_Brief_
Use the entries below and reproduce exactly the lines from the one containing "RELAY pin VCC: 3V3 -> GND" down to the one containing "DRIVER1 pin IN2: A3 -> 7", both of them included.

== Given records

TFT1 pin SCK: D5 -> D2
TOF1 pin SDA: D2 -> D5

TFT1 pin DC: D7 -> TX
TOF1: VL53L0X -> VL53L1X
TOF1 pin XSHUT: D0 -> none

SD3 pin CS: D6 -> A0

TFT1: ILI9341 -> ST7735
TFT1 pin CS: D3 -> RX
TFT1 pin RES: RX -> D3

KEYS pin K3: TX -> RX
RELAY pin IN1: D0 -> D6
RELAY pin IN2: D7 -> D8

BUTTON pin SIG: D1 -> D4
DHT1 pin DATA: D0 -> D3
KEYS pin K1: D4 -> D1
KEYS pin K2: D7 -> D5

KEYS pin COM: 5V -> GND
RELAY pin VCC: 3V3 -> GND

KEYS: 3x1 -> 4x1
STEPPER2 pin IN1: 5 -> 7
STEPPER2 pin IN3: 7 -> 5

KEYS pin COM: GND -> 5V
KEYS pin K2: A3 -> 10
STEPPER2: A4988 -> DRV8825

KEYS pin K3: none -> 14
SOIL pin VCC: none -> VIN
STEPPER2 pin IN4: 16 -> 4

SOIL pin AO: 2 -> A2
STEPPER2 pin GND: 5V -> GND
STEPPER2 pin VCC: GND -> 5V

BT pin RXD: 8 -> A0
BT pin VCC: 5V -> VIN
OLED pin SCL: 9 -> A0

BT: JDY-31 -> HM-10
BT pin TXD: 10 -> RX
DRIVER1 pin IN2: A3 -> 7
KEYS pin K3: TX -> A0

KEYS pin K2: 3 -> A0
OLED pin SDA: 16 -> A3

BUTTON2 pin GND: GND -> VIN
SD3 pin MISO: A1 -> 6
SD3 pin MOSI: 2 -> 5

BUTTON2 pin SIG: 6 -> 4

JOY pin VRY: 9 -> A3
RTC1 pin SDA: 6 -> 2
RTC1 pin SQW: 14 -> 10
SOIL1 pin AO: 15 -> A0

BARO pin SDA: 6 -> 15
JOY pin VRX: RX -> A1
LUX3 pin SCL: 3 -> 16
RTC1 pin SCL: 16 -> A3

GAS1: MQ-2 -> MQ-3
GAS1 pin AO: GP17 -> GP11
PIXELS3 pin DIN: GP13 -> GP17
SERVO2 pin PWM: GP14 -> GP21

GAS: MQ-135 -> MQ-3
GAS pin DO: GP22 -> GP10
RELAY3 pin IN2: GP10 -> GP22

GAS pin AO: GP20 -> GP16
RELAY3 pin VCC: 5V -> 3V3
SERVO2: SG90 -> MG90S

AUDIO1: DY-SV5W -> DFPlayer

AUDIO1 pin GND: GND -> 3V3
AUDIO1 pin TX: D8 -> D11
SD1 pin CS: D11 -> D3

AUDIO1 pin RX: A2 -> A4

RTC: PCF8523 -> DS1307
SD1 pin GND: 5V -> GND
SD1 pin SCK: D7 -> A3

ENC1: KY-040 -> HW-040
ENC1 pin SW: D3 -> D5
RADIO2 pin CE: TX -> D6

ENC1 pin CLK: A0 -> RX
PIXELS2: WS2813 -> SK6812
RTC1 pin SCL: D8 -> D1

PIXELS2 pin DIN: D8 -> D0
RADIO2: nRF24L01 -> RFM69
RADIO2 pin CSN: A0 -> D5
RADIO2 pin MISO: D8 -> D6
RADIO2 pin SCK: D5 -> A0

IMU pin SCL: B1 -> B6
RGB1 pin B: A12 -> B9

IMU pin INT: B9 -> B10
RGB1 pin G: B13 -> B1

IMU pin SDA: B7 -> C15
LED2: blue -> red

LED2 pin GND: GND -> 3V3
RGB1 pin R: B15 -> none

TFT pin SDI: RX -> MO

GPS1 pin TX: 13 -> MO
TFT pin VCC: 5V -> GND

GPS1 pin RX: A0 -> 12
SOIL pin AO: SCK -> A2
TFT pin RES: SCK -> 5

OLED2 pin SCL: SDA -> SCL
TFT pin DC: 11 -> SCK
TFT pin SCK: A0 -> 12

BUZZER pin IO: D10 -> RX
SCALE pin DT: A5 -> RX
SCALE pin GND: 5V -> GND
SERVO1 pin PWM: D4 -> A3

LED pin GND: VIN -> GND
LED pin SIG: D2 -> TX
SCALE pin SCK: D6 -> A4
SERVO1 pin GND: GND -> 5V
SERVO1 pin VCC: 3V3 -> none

====

_Response area_
RELAY pin VCC: 3V3 -> GND

KEYS: 3x1 -> 4x1
STEPPER2 pin IN1: 5 -> 7
STEPPER2 pin IN3: 7 -> 5

KEYS pin COM: GND -> 5V
KEYS pin K2: A3 -> 10
STEPPER2: A4988 -> DRV8825

KEYS pin K3: none -> 14
SOIL pin VCC: none -> VIN
STEPPER2 pin IN4: 16 -> 4

SOIL pin AO: 2 -> A2
STEPPER2 pin GND: 5V -> GND
STEPPER2 pin VCC: GND -> 5V

BT pin RXD: 8 -> A0
BT pin VCC: 5V -> VIN
OLED pin SCL: 9 -> A0

BT: JDY-31 -> HM-10
BT pin TXD: 10 -> RX
DRIVER1 pin IN2: A3 -> 7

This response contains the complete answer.